- Records provided:
● ● ● ● ●
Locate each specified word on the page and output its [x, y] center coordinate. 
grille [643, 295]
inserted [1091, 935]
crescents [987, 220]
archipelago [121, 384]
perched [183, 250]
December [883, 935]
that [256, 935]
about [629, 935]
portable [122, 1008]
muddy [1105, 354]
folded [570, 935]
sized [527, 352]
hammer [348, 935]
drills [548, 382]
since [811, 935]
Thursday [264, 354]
● ● ● ● ●
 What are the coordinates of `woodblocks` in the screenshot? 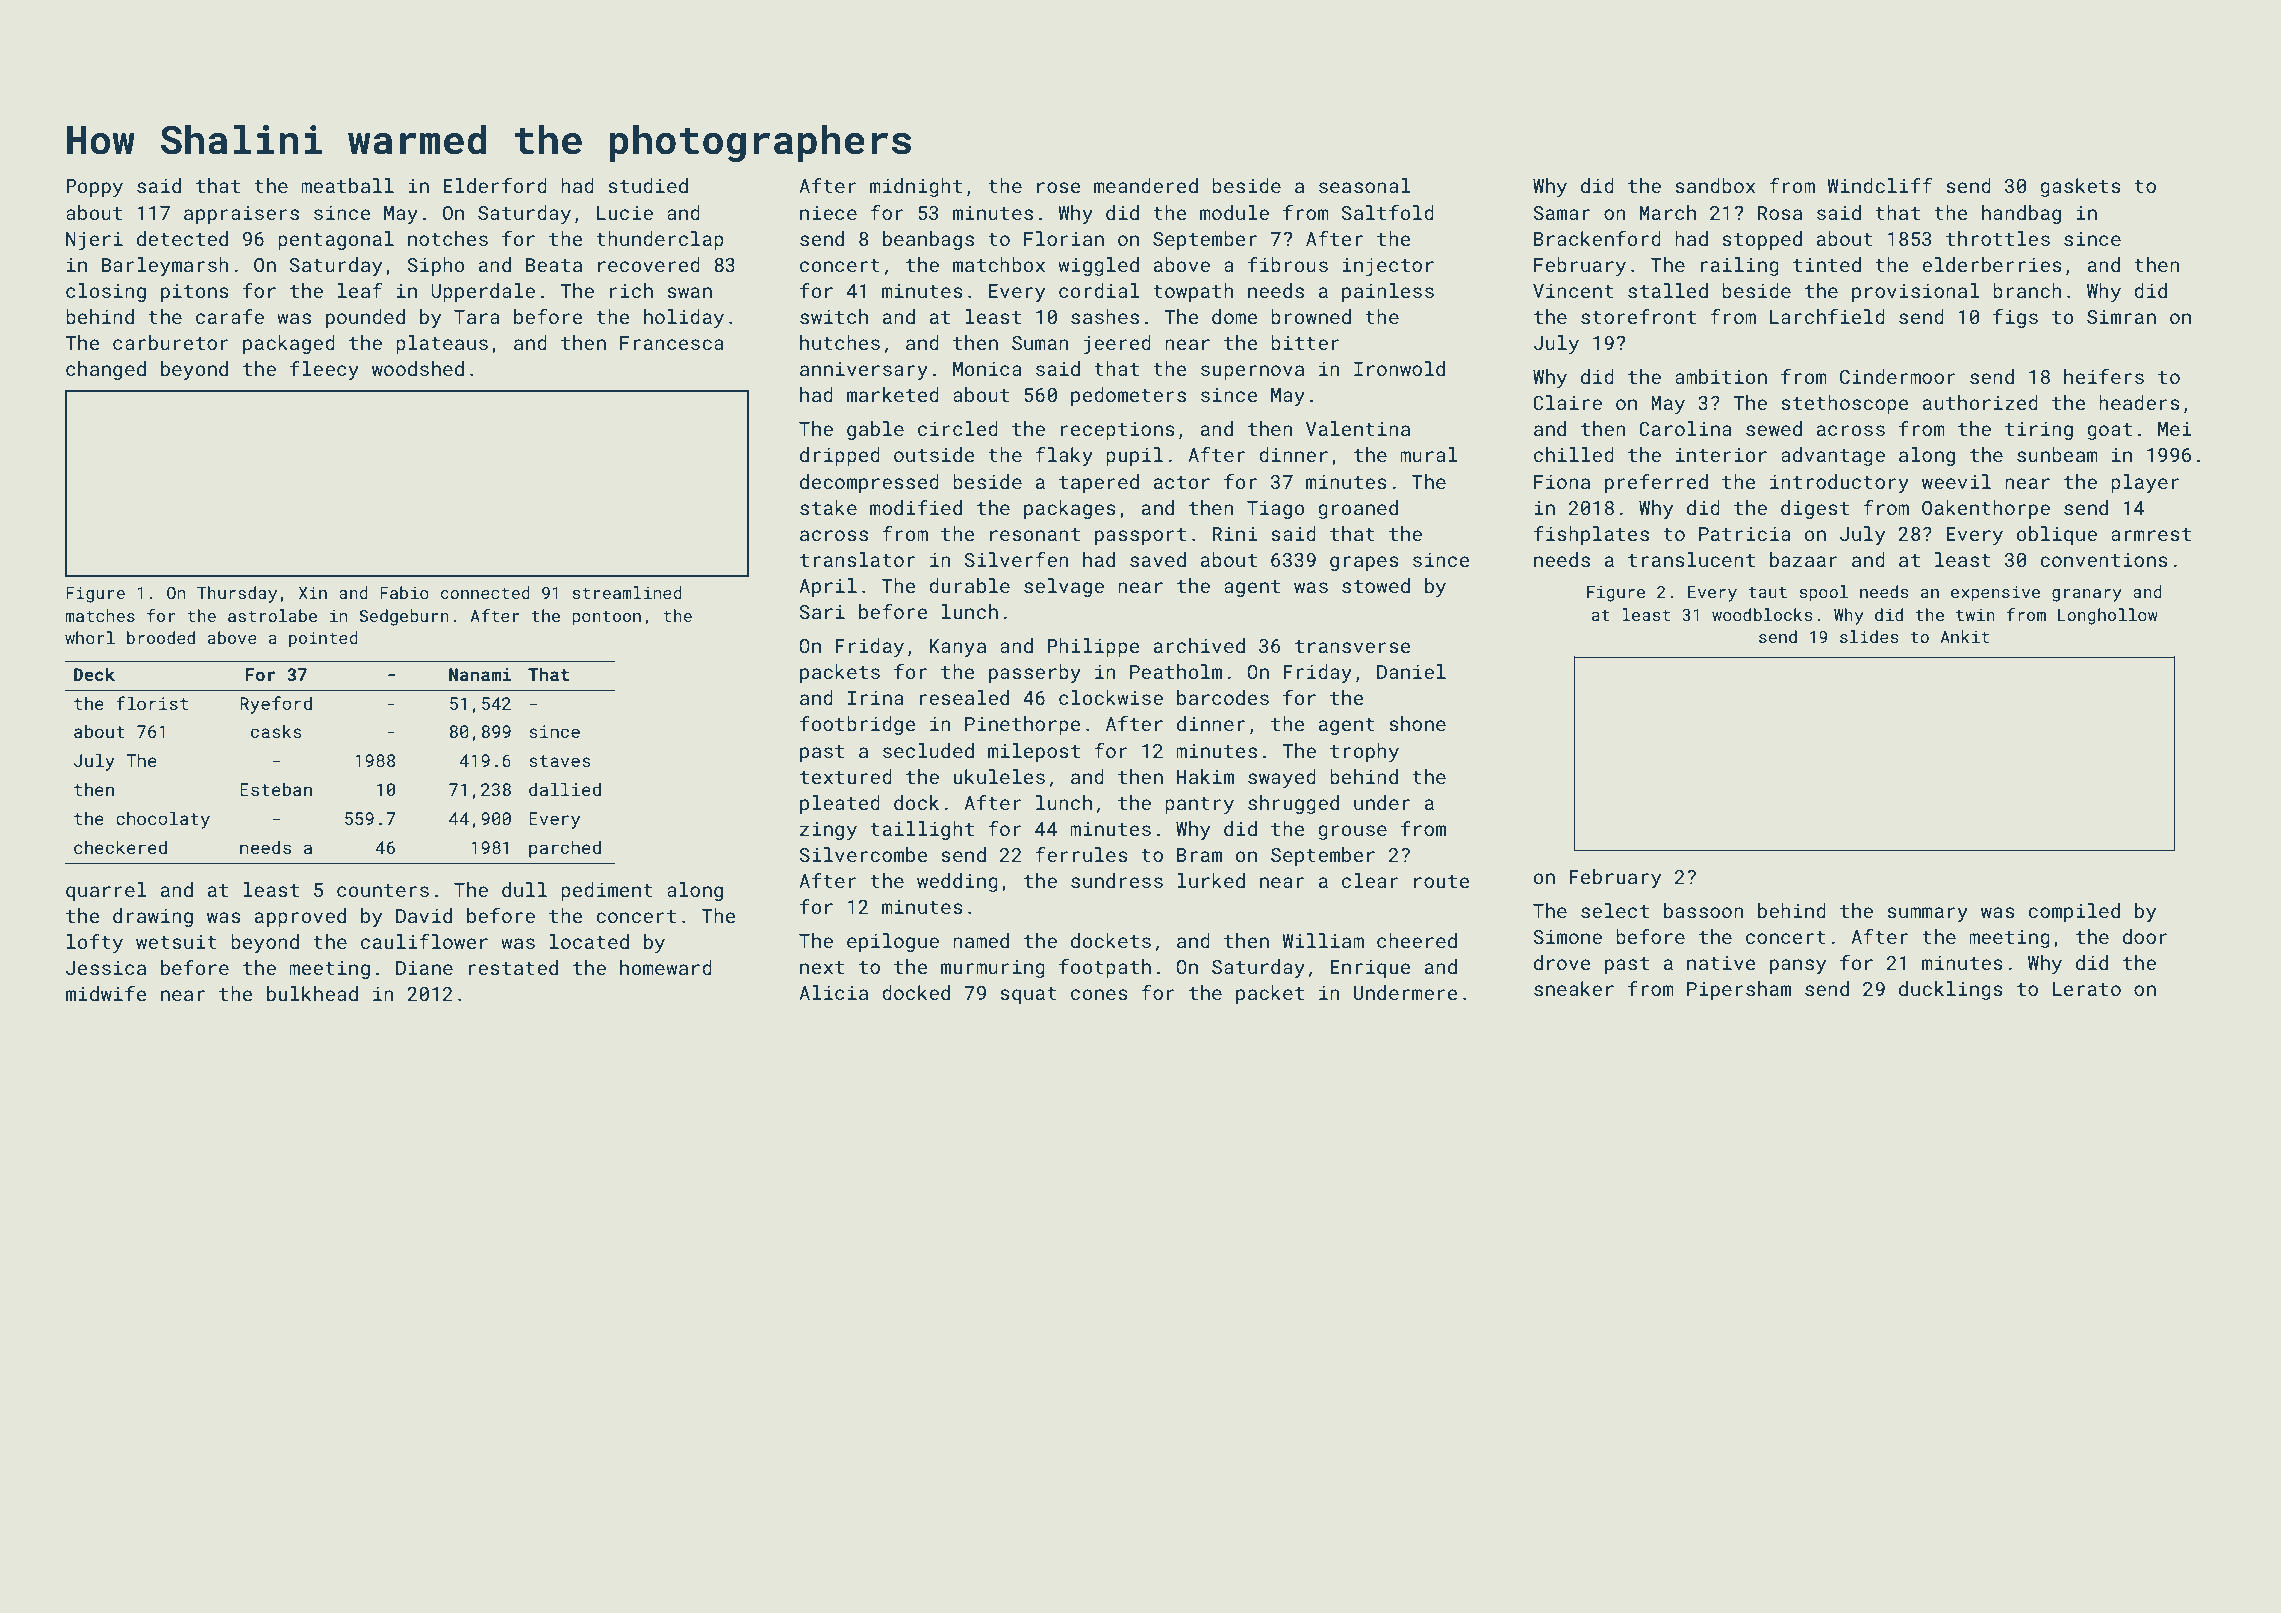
● ● ● ● ●
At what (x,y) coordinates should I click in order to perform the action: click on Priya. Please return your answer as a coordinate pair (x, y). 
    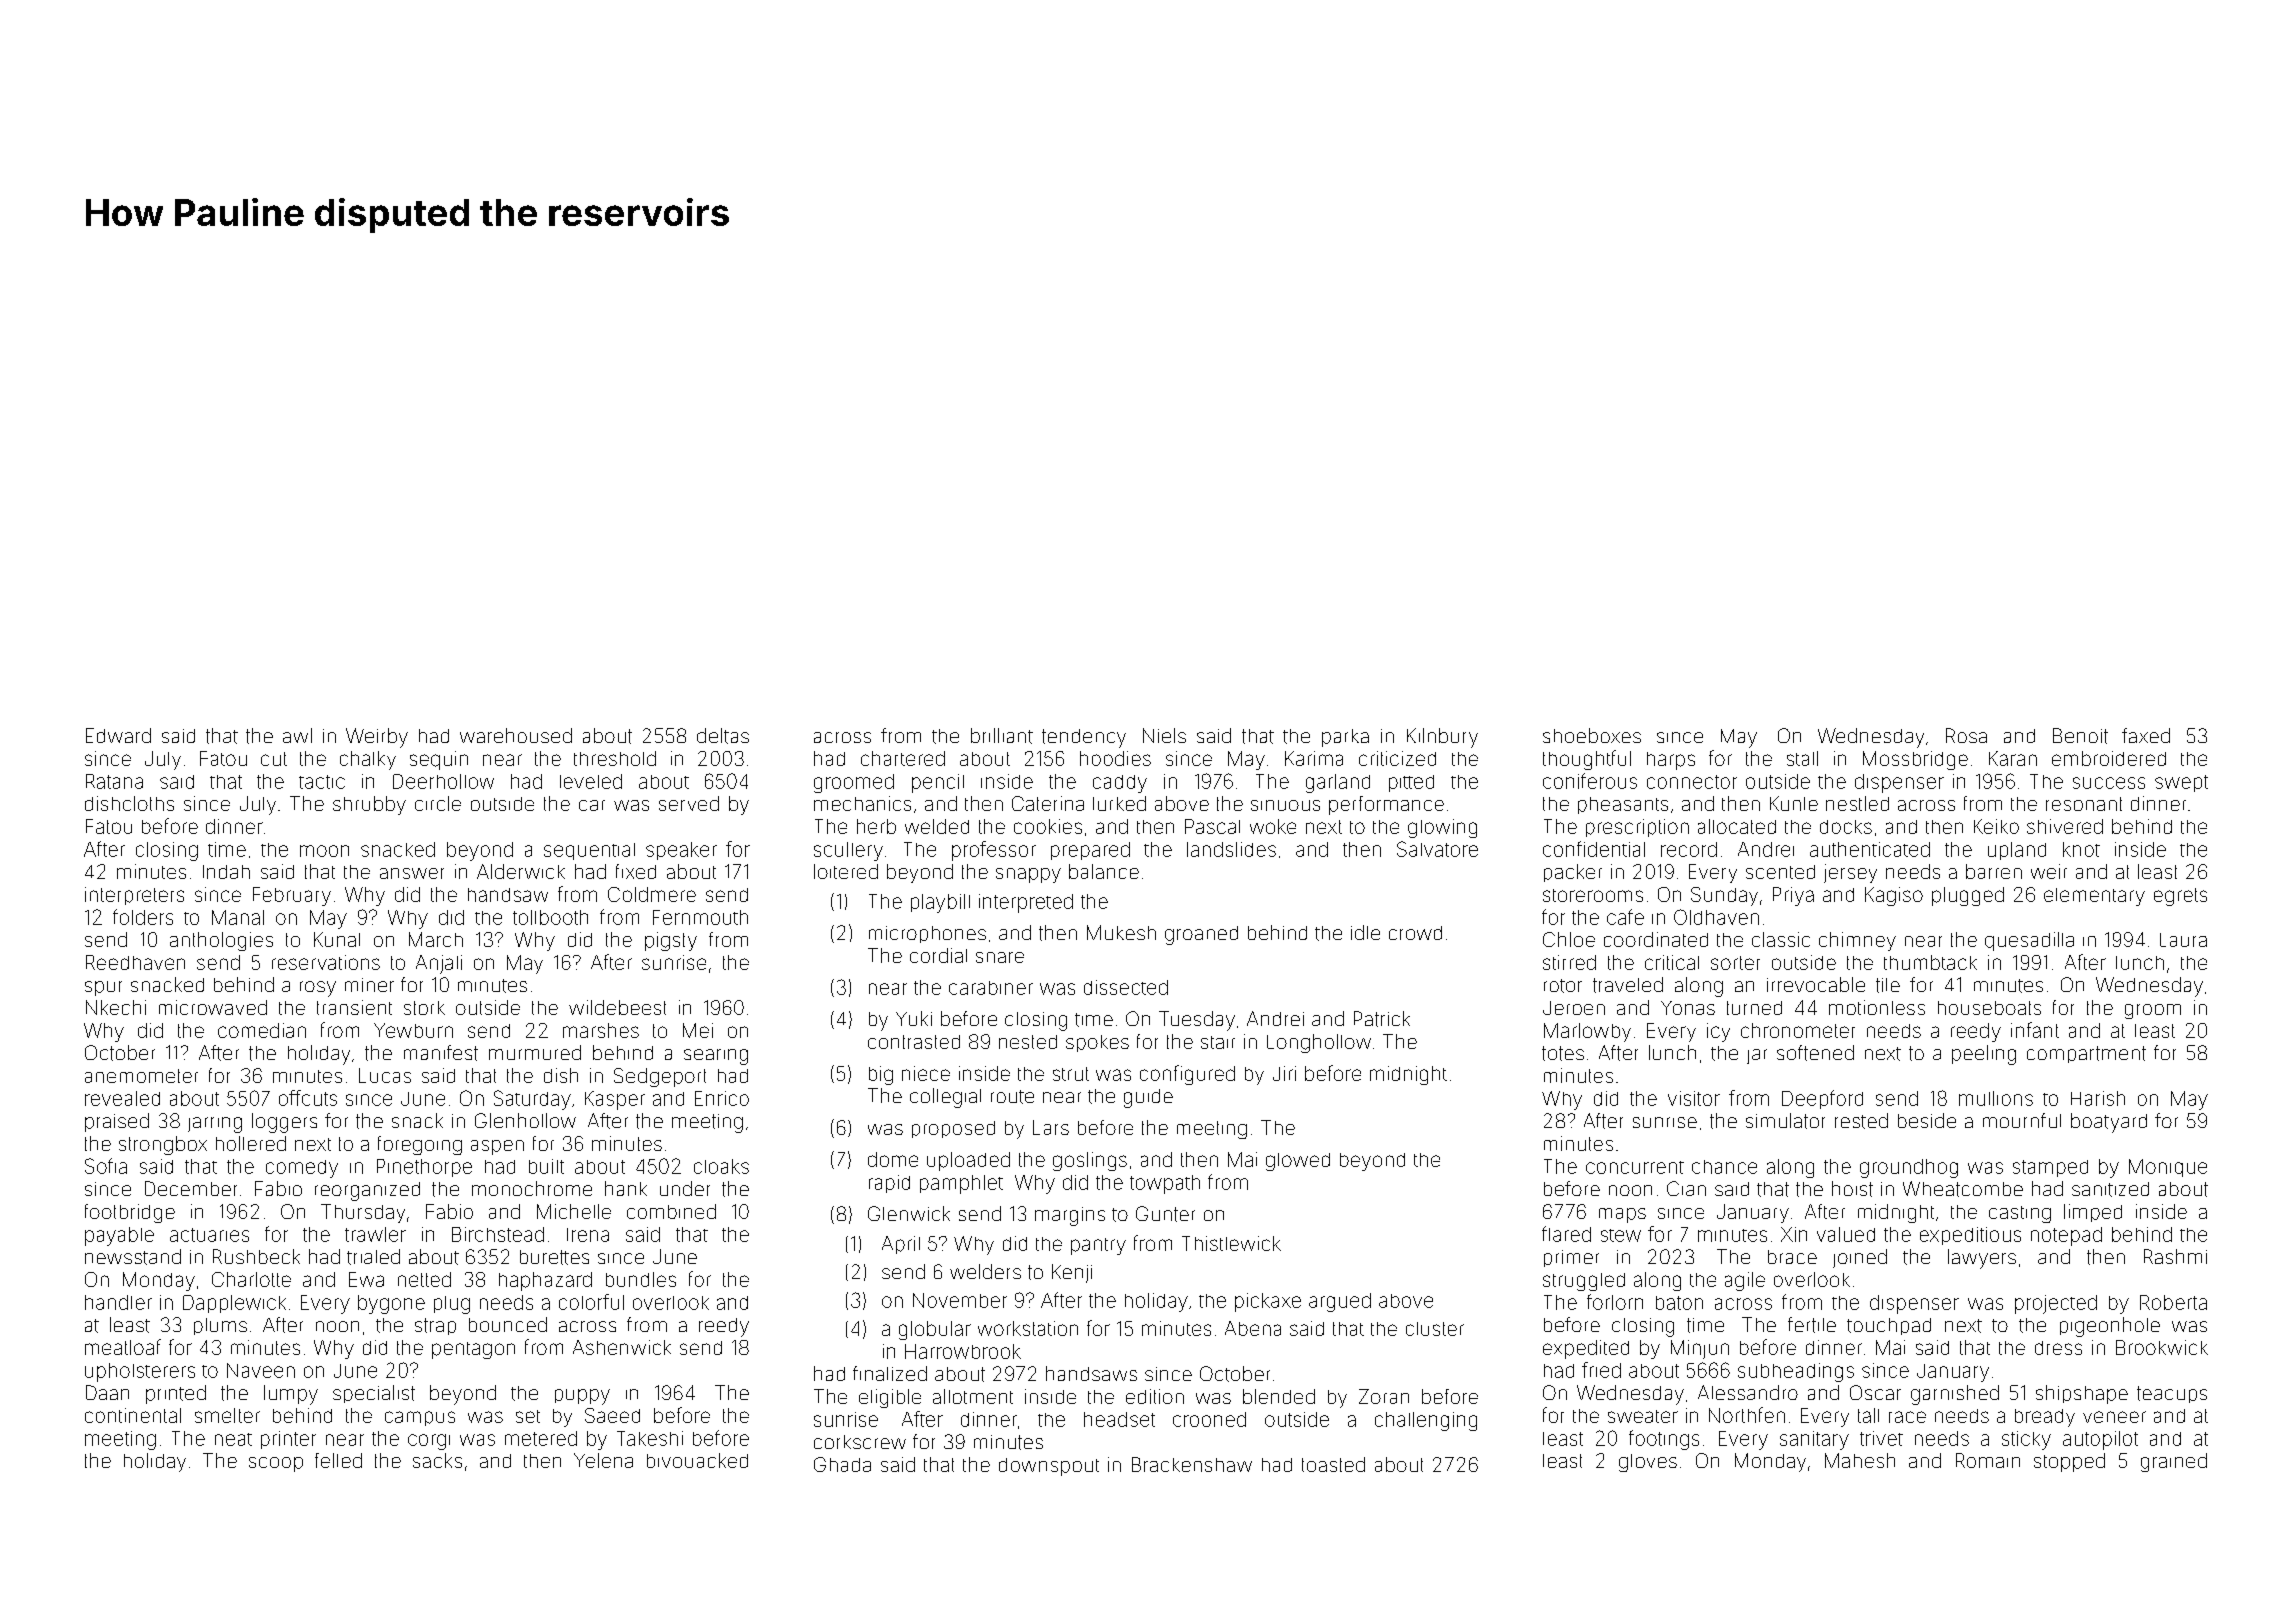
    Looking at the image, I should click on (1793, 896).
● ● ● ● ●
- Given task:
Retype the rows from the one containing "muddy [1105, 354]" through the one containing "Thursday [264, 354]", character for character.

- Reply:
muddy [1105, 354]
folded [570, 935]
sized [527, 352]
hammer [348, 935]
drills [548, 382]
since [811, 935]
Thursday [264, 354]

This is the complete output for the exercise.